Top of Dataset content

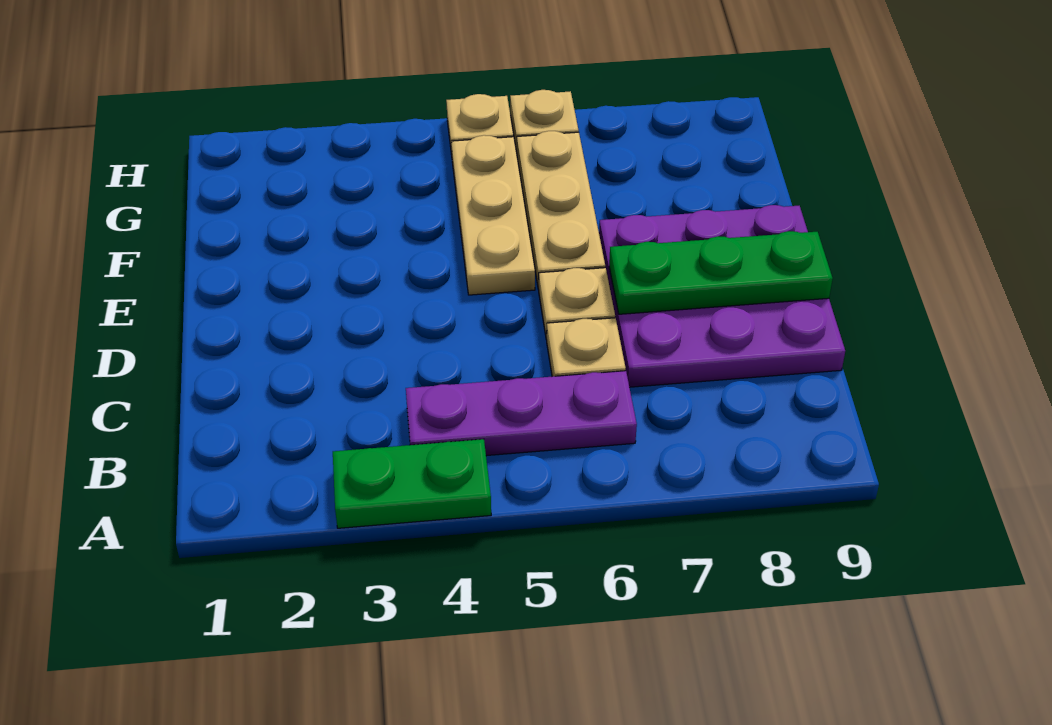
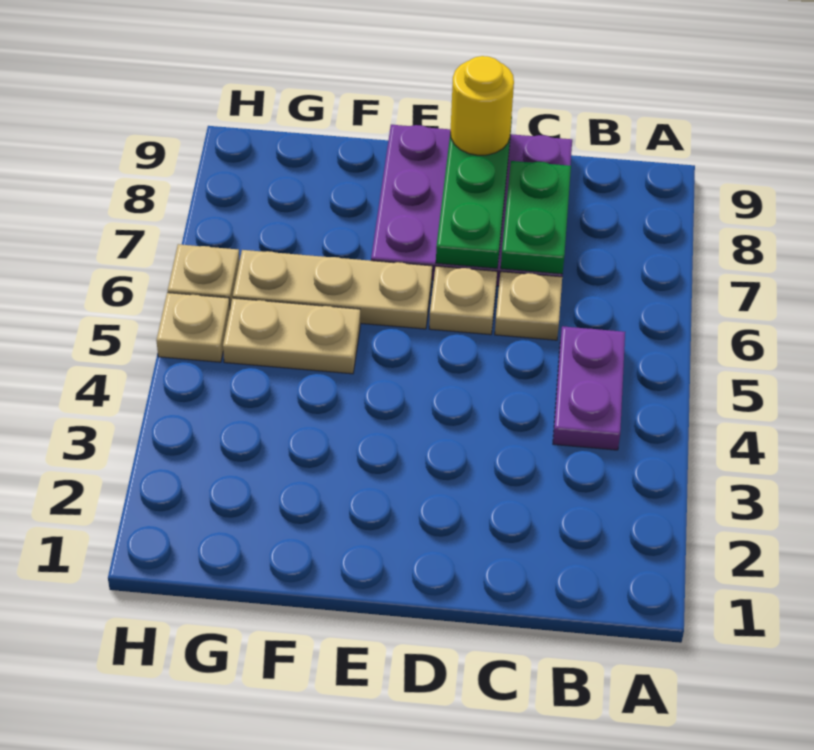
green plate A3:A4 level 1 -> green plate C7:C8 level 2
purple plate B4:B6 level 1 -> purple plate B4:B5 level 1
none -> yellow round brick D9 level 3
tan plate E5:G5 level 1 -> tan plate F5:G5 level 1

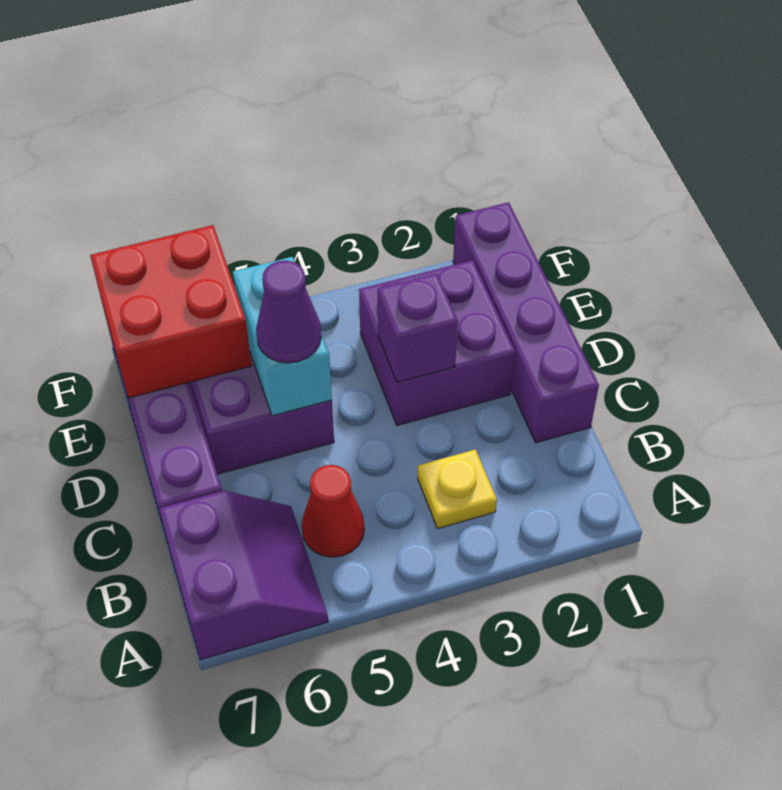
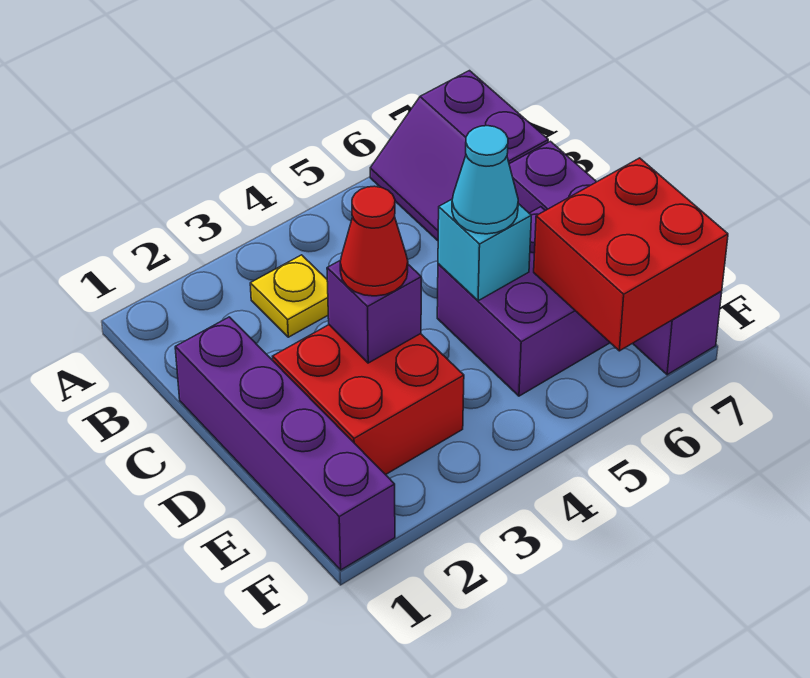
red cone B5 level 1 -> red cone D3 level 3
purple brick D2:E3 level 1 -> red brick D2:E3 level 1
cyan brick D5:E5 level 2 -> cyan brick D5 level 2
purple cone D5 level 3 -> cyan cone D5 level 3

Bottom of Dataset content

What to do: Write out the data precisely as given, excluding the pictures.

Answer box:
green plate A3:A4 level 1 -> green plate C7:C8 level 2
purple plate B4:B6 level 1 -> purple plate B4:B5 level 1
none -> yellow round brick D9 level 3
tan plate E5:G5 level 1 -> tan plate F5:G5 level 1

red cone B5 level 1 -> red cone D3 level 3
purple brick D2:E3 level 1 -> red brick D2:E3 level 1
cyan brick D5:E5 level 2 -> cyan brick D5 level 2
purple cone D5 level 3 -> cyan cone D5 level 3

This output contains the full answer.